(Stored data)
— BEGIN —

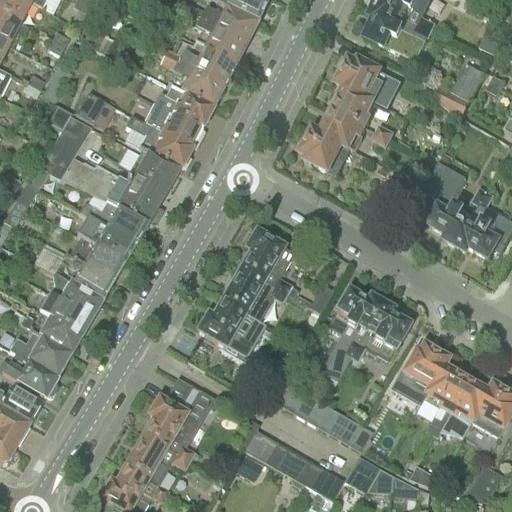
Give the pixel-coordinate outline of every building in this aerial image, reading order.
[(16,0),(0,0),(0,19),(20,30),(31,8),(16,0)] [(16,0),(31,8),(40,12),(46,0),(16,0)] [(88,0),(79,0),(77,3),(89,10),(93,3),(88,0)] [(202,0),(201,2),(224,13),(256,30),(266,8),(258,3),(259,0),(202,0)] [(376,0),(372,10),(379,13),(403,24),(431,37),(435,29),(419,22),(429,0),(376,0)] [(511,0),(510,0),(503,16),(511,20),(511,0)] [(77,3),(72,13),(84,19),(89,10),(77,3)] [(175,3),(171,10),(199,25),(246,49),(253,35),(256,30),(224,13),(214,8),(209,18),(204,15),(204,17),(203,18),(175,3)] [(171,10),(166,20),(194,34),(194,36),(200,39),(195,49),(203,53),(235,70),(246,49),(199,25),(171,10)] [(373,26),(365,44),(383,53),(416,68),(431,37),(403,24),(379,13),(372,10),(366,22),(373,26)] [(511,22),(511,20),(489,10),(483,22),(505,34),(511,22)] [(0,19),(0,46),(9,51),(15,40),(21,44),(26,34),(20,31),(20,30),(0,19)] [(55,38),(51,45),(63,52),(64,52),(68,45),(55,38)] [(483,43),(478,53),(493,60),(497,49),(483,43)] [(51,45),(46,54),(58,61),(63,52),(51,45)] [(0,46),(0,69),(9,51),(0,46)] [(165,53),(161,62),(176,70),(222,94),(235,70),(203,53),(195,49),(193,53),(182,47),(176,59),(165,53)] [(161,62),(157,69),(172,77),(170,80),(165,91),(169,93),(175,96),(179,98),(183,100),(211,115),(222,94),(176,70),(161,62)] [(347,66),(335,90),(343,94),(374,109),(385,115),(387,111),(386,111),(391,100),(392,98),(388,96),(393,86),(394,85),(385,81),(380,78),(363,69),(361,73),(347,66)] [(450,98),(450,99),(468,108),(470,109),(471,108),(472,106),(485,80),(483,78),(465,69),(450,98)] [(59,74),(42,104),(53,110),(70,80),(59,74)] [(0,98),(9,81),(0,76),(0,98)] [(30,79),(25,87),(40,94),(44,87),(30,79)] [(492,80),(488,88),(499,94),(503,87),(492,80)] [(40,94),(25,87),(19,97),(33,105),(40,94)] [(499,94),(488,88),(484,95),(495,101),(499,94)] [(430,105),(461,121),(468,108),(450,99),(436,92),(430,105)] [(158,98),(153,109),(201,135),(211,115),(183,100),(179,98),(175,96),(169,93),(165,101),(158,98)] [(343,94),(331,117),(364,133),(370,122),(368,121),(374,109),(343,94)] [(87,99),(76,120),(93,130),(105,108),(87,99)] [(201,135),(153,109),(142,129),(143,129),(190,155),(201,135)] [(62,134),(70,121),(71,120),(57,113),(49,127),(62,134)] [(331,117),(320,140),(354,157),(360,145),(359,144),(364,133),(331,117)] [(56,143),(78,155),(90,134),(70,121),(62,134),(56,143)] [(135,154),(145,159),(179,176),(190,155),(143,129),(142,129),(129,122),(123,132),(141,142),(135,154)] [(377,129),(373,138),(389,146),(393,137),(377,129)] [(320,140),(312,136),(299,160),(314,168),(312,171),(335,182),(348,156),(353,159),(354,157),(320,140)] [(389,146),(373,138),(370,145),(385,152),(389,146)] [(33,139),(28,147),(39,154),(44,146),(33,139)] [(114,212),(117,213),(147,231),(155,217),(160,208),(123,187),(112,181),(95,172),(93,176),(73,164),(78,155),(56,143),(37,174),(105,207),(114,213),(114,212)] [(28,147),(23,155),(35,162),(39,154),(28,147)] [(141,157),(123,187),(160,208),(179,176),(145,159),(141,157)] [(439,171),(415,212),(428,220),(430,216),(436,220),(429,231),(448,242),(446,246),(456,252),(472,224),(463,219),(465,216),(453,209),(449,216),(446,214),(463,185),(439,171)] [(34,173),(25,189),(36,195),(45,179),(34,173)] [(6,180),(2,188),(14,195),(19,187),(6,180)] [(397,205),(409,212),(421,191),(409,184),(397,205)] [(0,217),(1,218),(14,195),(2,188),(0,191),(0,217)] [(25,189),(17,203),(27,209),(36,195),(25,189)] [(471,208),(478,212),(487,197),(479,193),(471,208)] [(472,224),(456,252),(467,258),(469,254),(488,264),(494,254),(500,258),(511,237),(511,225),(487,212),(494,201),(487,197),(478,212),(472,224)] [(85,209),(80,217),(87,221),(88,222),(89,222),(90,223),(92,224),(93,225),(95,226),(97,227),(135,250),(147,231),(117,213),(114,212),(114,213),(106,208),(100,218),(97,217),(91,213),(85,209)] [(24,214),(13,209),(3,227),(13,233),(24,214)] [(81,231),(76,240),(84,245),(94,251),(97,253),(124,269),(135,250),(97,227),(95,226),(93,225),(92,224),(90,223),(89,222),(88,222),(87,221),(81,231)] [(251,256),(240,275),(285,302),(319,321),(333,297),(320,289),(309,308),(296,300),(298,297),(278,285),(292,260),(255,238),(246,253),(251,256)] [(73,253),(68,261),(113,288),(124,269),(97,253),(94,251),(84,245),(82,246),(77,247),(73,253)] [(40,257),(32,270),(51,281),(52,280),(53,279),(59,268),(67,273),(65,277),(67,281),(74,285),(72,289),(72,290),(101,308),(113,288),(68,261),(65,259),(45,248),(42,253),(40,257)] [(240,275),(222,307),(246,320),(257,327),(262,319),(270,304),(280,310),(285,302),(240,275)] [(53,293),(49,300),(50,301),(91,325),(101,308),(72,290),(71,290),(53,279),(52,280),(51,281),(53,293)] [(340,341),(322,381),(334,388),(380,310),(369,304),(367,308),(348,297),(327,334),(340,341)] [(49,300),(38,318),(50,325),(80,343),(91,325),(49,300)] [(207,321),(198,337),(215,347),(224,352),(235,358),(248,336),(258,342),(265,331),(257,327),(246,320),(222,307),(212,324),(207,321)] [(380,310),(357,350),(366,355),(365,357),(372,362),(374,360),(385,367),(394,351),(395,351),(407,331),(388,320),(390,316),(380,310)] [(23,327),(20,332),(31,339),(37,342),(38,343),(69,361),(80,343),(50,325),(38,318),(32,328),(25,324),(24,325),(24,326),(23,327)] [(15,345),(8,357),(55,385),(69,361),(37,342),(31,339),(24,350),(15,345)] [(401,376),(390,395),(419,412),(423,406),(425,402),(441,373),(446,366),(422,352),(414,366),(411,365),(404,378),(401,376)] [(1,367),(0,369),(0,380),(2,382),(14,389),(25,396),(42,406),(45,401),(48,403),(52,402),(56,394),(55,391),(52,389),(55,385),(14,361),(13,363),(8,371),(1,367)] [(424,436),(432,441),(463,386),(441,373),(425,402),(423,406),(437,414),(424,436)] [(153,425),(143,442),(186,467),(191,457),(180,451),(195,426),(184,420),(197,398),(198,399),(199,398),(176,385),(162,409),(158,406),(148,422),(153,425)] [(432,441),(460,444),(468,429),(486,399),(463,386),(432,441)] [(272,406),(271,407),(281,413),(292,393),(282,388),(272,406)] [(511,404),(490,391),(486,399),(468,429),(495,444),(508,421),(505,419),(511,407),(511,404)] [(0,415),(28,432),(41,410),(23,400),(12,393),(6,401),(0,397),(0,415)] [(292,393),(281,413),(292,419),(303,400),(292,393)] [(303,400),(292,419),(303,425),(314,406),(303,400)] [(314,406),(303,425),(314,432),(325,412),(314,406)] [(325,412),(314,432),(324,438),(325,437),(326,434),(336,419),(325,412)] [(0,443),(15,453),(28,432),(0,415),(0,443)] [(325,437),(324,438),(335,445),(336,443),(338,440),(347,425),(336,419),(326,434),(325,437)] [(254,434),(258,429),(243,420),(239,426),(254,434)] [(336,443),(335,445),(346,451),(347,450),(348,447),(358,431),(347,425),(338,440),(336,443)] [(347,450),(346,451),(358,458),(370,438),(368,438),(358,431),(348,447),(347,450)] [(254,434),(243,454),(254,460),(266,441),(254,434)] [(266,467),(277,447),(266,441),(254,460),(266,467)] [(143,442),(125,475),(146,487),(156,493),(170,470),(180,476),(186,467),(143,442)] [(0,469),(6,468),(15,453),(0,443),(0,469)] [(277,473),(288,454),(277,447),(266,467),(277,473)] [(288,480),(299,460),(288,454),(277,473),(288,480)] [(299,486),(310,466),(299,460),(288,480),(299,486)] [(243,461),(233,477),(248,486),(257,469),(243,461)] [(357,463),(351,474),(371,486),(378,475),(357,463)] [(310,493),(322,473),(310,466),(299,486),(310,493)] [(459,503),(471,507),(490,476),(479,469),(459,503)] [(321,499),(333,479),(322,473),(310,493),(321,499)] [(351,474),(343,488),(354,494),(358,488),(367,493),(371,486),(351,474)] [(146,487),(125,475),(114,493),(109,490),(100,505),(112,511),(145,511),(146,510),(144,509),(147,503),(150,504),(150,503),(160,509),(166,498),(156,493),(146,487)] [(379,475),(365,498),(387,500),(390,500),(391,500),(391,498),(391,496),(392,483),(382,477),(379,475)] [(490,476),(471,507),(483,511),(501,482),(490,476)] [(424,477),(417,489),(431,494),(437,485),(424,477)] [(343,488),(344,486),(333,479),(321,499),(332,506),(343,488)] [(391,500),(390,503),(415,505),(416,497),(416,496),(392,483),(391,496),(391,498),(391,500)] [(417,496),(417,510),(427,510),(427,500),(417,496)]
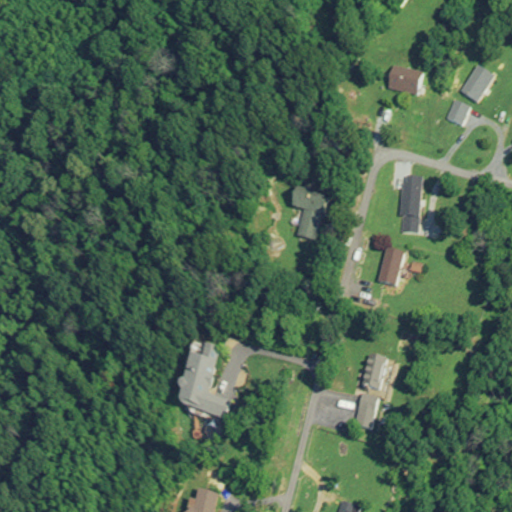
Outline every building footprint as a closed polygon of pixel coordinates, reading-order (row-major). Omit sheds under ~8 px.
[(385,90),(415,100),(422,78),(392,68),(385,90)] [(476,107),(493,81),(476,69),(459,95),(476,107)] [(445,121),(460,128),(469,110),(454,103),(445,121)] [(418,236),(420,192),(400,191),(399,236),(418,236)] [(317,244),(322,207),(291,203),(289,212),(301,214),(297,242),(317,244)] [(376,285),(394,290),(403,257),(385,252),(376,285)] [(224,423),(228,404),(208,400),(217,356),(190,350),(177,414),(224,423)] [(352,436),(369,438),(376,398),(377,398),(383,362),(365,359),(352,436)] [(212,511),(215,498),(194,494),(190,511),(212,511)]
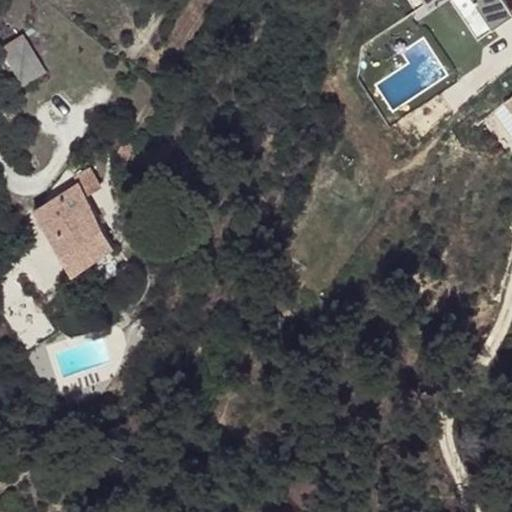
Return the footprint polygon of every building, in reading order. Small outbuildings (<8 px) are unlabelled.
[(424,0),(428,4),(434,0),(451,0),(475,37),(511,14),(511,8),(506,0),(424,0)] [(27,35),(5,48),(28,83),(49,70),(27,35)] [(510,140),(511,137),(511,93),(488,113),(510,140)] [(245,101),(241,116),(269,122),(273,108),(245,101)] [(115,155),(113,166),(126,170),(128,161),(142,132),(130,127),(115,155)] [(79,174),(81,180),(89,195),(101,188),(92,166),(79,174)] [(89,195),(81,180),(32,203),(66,267),(113,245),(89,195)]
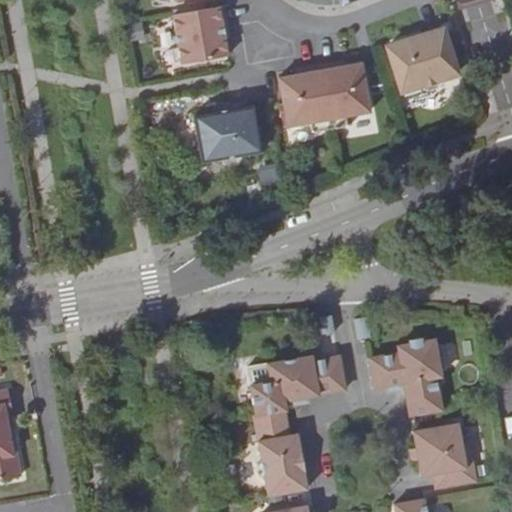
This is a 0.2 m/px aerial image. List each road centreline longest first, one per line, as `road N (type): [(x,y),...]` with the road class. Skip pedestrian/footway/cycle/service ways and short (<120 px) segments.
road 1 (residential): [(32,306),(68,511)]
road 2 (tertiary): [(213,273),(32,306)]
road 3 (residential): [(0,140),(32,306)]
road 4 (unclassified): [(213,273),(377,285)]
road 5 (tertiary): [(364,212),(213,273)]
road 6 (tertiary): [(511,152),(364,212)]
road 7 (residential): [(264,0),(281,17),(321,26),(409,0)]
road 8 (residential): [(511,124),(473,0)]
road 9 (unclassified): [(377,285),(499,297)]
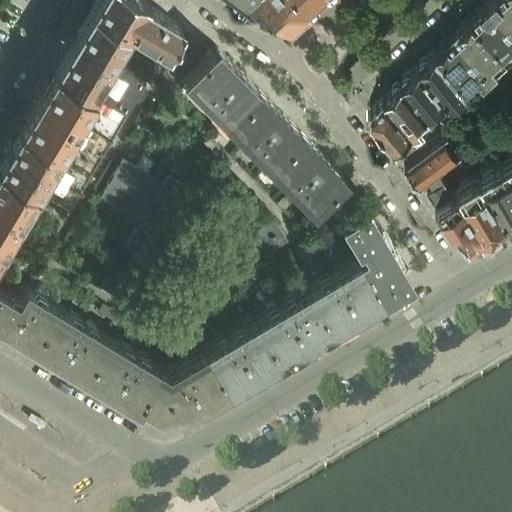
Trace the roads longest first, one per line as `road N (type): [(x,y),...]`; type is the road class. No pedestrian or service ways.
road 1 (residential): [(172,458),(463,289)]
road 2 (residential): [(463,289),(326,100)]
road 3 (residential): [(172,458),(133,449),(0,367)]
road 4 (residential): [(326,100),(435,0)]
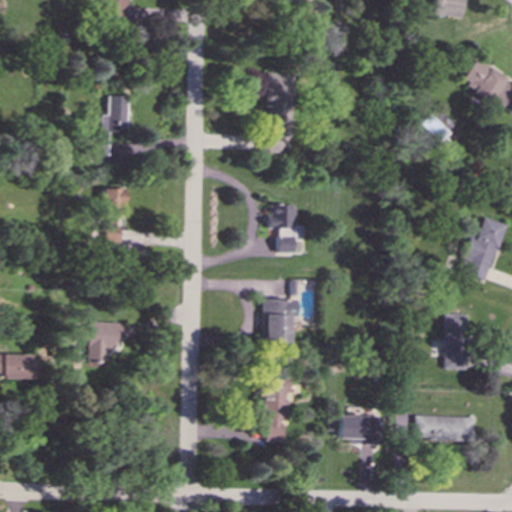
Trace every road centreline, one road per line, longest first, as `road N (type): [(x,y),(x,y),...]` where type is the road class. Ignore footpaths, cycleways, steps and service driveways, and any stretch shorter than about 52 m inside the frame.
road 1 (residential): [(511,504),(0,492)]
road 2 (residential): [(184,511),(195,0)]
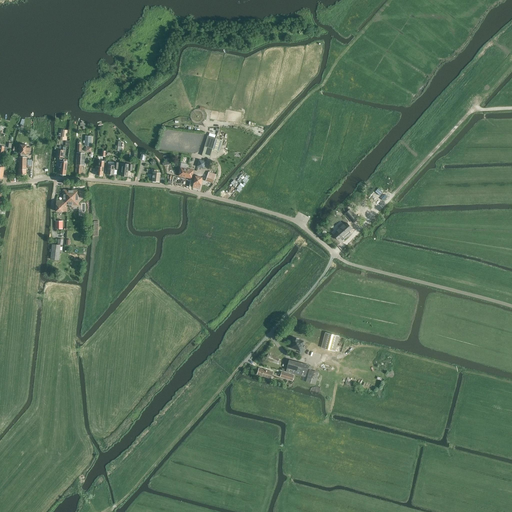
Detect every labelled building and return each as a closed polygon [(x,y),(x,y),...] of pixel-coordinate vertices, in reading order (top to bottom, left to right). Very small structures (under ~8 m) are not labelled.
[(67,139),(68,130),(61,130),(61,134),(59,134),(59,136),(61,136),(60,140),(65,140),(65,139),(67,139)] [(92,143),(92,136),(85,136),(84,145),(90,146),(90,143),(92,143)] [(205,146),(202,155),(206,157),(210,158),(212,150),(216,138),(208,136),(205,146)] [(216,138),(212,150),(218,152),(222,140),(216,138)] [(84,165),(85,153),(83,153),(83,152),(81,152),(82,144),(78,144),(76,165),(76,174),(82,174),(82,165),(84,165)] [(20,145),(20,154),(21,154),(21,157),(25,157),(25,154),(30,154),(30,148),(26,148),(26,145),(20,145)] [(36,155),(36,161),(40,161),(40,172),(47,172),(47,162),(48,162),(48,155),(36,155)] [(19,175),(26,175),(27,157),(25,157),(21,157),(19,157),(19,175)] [(66,173),(67,162),(67,160),(64,159),(64,161),(60,161),(59,167),(61,167),(60,174),(66,175),(66,173)] [(118,169),(118,163),(115,162),(109,162),(108,163),(107,174),(114,175),(114,169),(118,169)] [(132,171),(132,164),(122,164),(121,176),(128,177),(128,171),(132,171)] [(192,179),(194,170),(180,167),(179,176),(192,179)] [(239,169),(233,178),(236,180),(242,171),(239,169)] [(160,182),(161,173),(157,172),(157,170),(152,170),(152,172),(153,172),(152,181),(160,182)] [(215,180),(217,175),(209,173),(207,178),(206,181),(214,184),(215,180)] [(200,189),(201,182),(202,177),(195,176),(193,187),(200,189)] [(177,177),(176,183),(190,186),(192,180),(177,177)] [(78,205),(79,190),(64,190),(63,200),(56,200),(56,211),(68,212),(68,205),(78,205)] [(350,210),(345,214),(353,223),(358,219),(350,210)] [(338,231),(334,235),(338,240),(341,238),(343,240),(351,233),(349,231),(352,228),(347,223),(344,225),(337,231),(338,231)] [(59,260),(60,245),(53,244),(52,250),(50,249),(50,252),(52,252),(51,259),(59,260)] [(335,351),(339,336),(325,333),(322,347),(335,351)] [(301,351),(304,341),(299,339),(294,337),(290,348),(301,351)] [(278,364),(280,359),(269,355),(267,360),(278,364)] [(305,376),(309,365),(290,360),(286,371),(305,376)] [(271,379),(273,372),(259,368),(257,374),(271,379)] [(316,384),(319,372),(310,370),(307,382),(316,384)] [(293,381),(294,376),(282,372),(280,377),(293,381)]
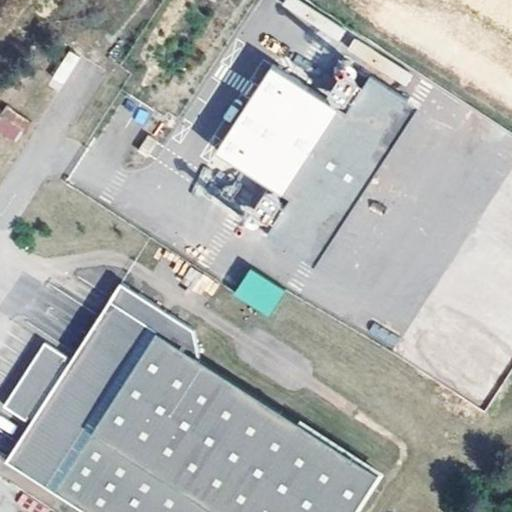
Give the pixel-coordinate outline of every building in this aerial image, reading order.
[(511,0),(440,0),(511,46),(511,0)] [(61,91),(80,55),(68,49),(49,85),(61,91)] [(344,115),(272,68),(217,154),(288,200),(265,237),(313,268),(417,107),(369,77),(344,115)] [(6,105),(0,114),(0,133),(15,144),(30,122),(6,105)] [(153,158),(160,142),(145,135),(138,151),(153,158)] [(271,315),(284,286),(246,269),(233,298),(271,315)] [(47,341),(5,404),(32,422),(8,458),(91,511),(354,511),(381,470),(201,354),(196,329),(125,281),(74,357),(47,341)]
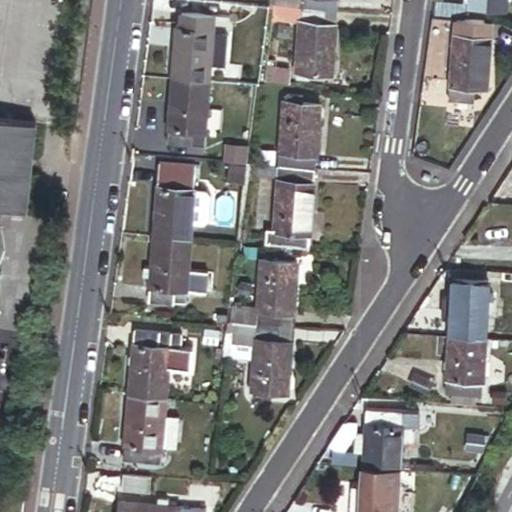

— END —

Task. Reproduce verbatim the lines from the line containing "This is a 0.2" through the line containing "road 1 (residential): [(32,306),(68,511)]", both included.

Complete output.
This is a 0.2 m/px aerial image. List each road centreline longest first, one per line, as `road N (type): [(x,y),...]` with the road class. Skip pedestrian/footway/cycle/service ways and short (<120 px) segments.
road 1 (residential): [(32,306),(68,511)]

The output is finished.